[Data entries]
######
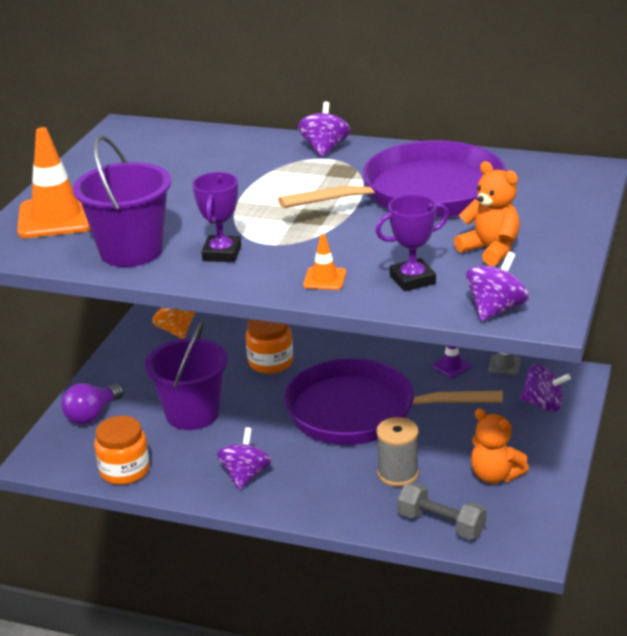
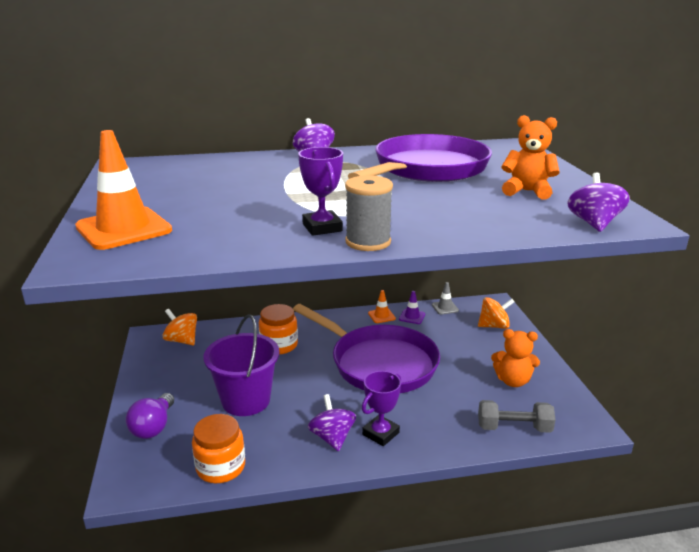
camera: 30 degrees left, 5 degrees down
(131, 251) = (233, 240): purple bucket -> none
(324, 279) = (435, 229): orange traffic cone -> orange traffic cone (381, 316)
(360, 412) = (378, 363): purple pan -> purple pan turned 120 degrees counterclockwise
(398, 474) = (447, 400): grey spool -> grey spool (368, 242)
(412, 279) = (503, 217): purple trophy -> purple trophy (380, 433)
(543, 404) = (494, 326): purple spinning top -> orange spinning top

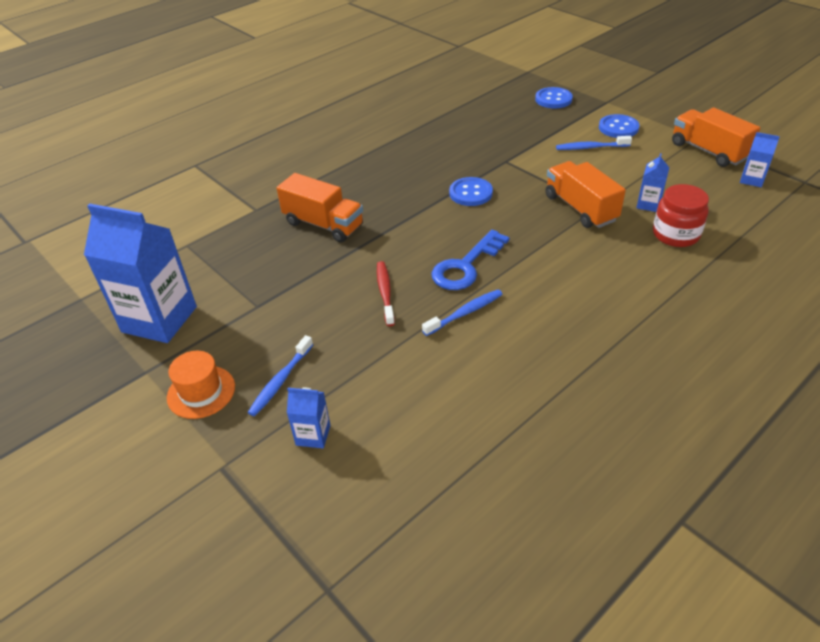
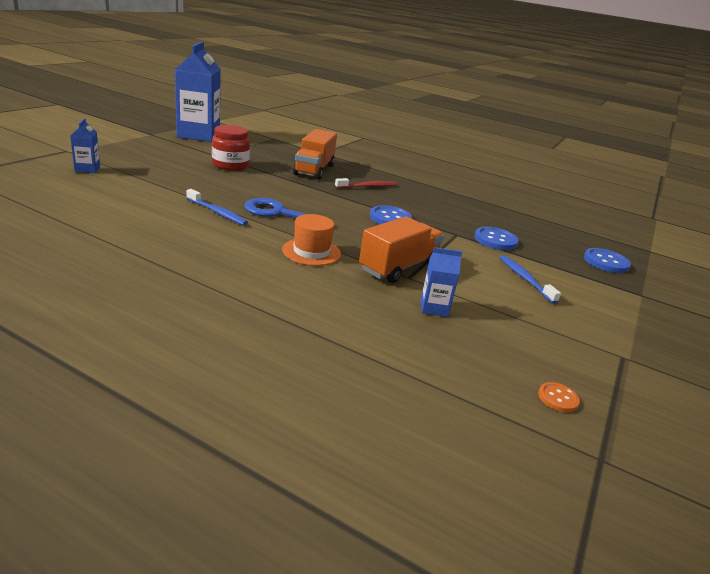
camera: 65 degrees right, 15 degrees down
(201, 392) = (132, 145): orange hat -> orange hat (311, 252)
(281, 380) = (140, 161): blue toothbrush -> none
(385, 293) = (237, 187): red toothbrush -> red toothbrush (367, 187)
(618, 128) = (587, 299): blue button -> blue button (495, 240)
(675, 234) = (382, 321): red jar -> red jar (230, 165)
(708, 151) = (600, 364): orange truck -> none
(752, 180) = (557, 398): blue carton -> orange button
######
== PROBLEM DESCRIPTION ==
Word for word, retype the lines in the entries above that run from the one with "(412, 279) = (503, 217): purple" through the one with "(281, 380) = (140, 161): blue". Both ends count; pictures do not.

== SOLUTION TO THE EXERCISE ==
(412, 279) = (503, 217): purple trophy -> purple trophy (380, 433)
(543, 404) = (494, 326): purple spinning top -> orange spinning top

camera: 65 degrees right, 15 degrees down
(201, 392) = (132, 145): orange hat -> orange hat (311, 252)
(281, 380) = (140, 161): blue toothbrush -> none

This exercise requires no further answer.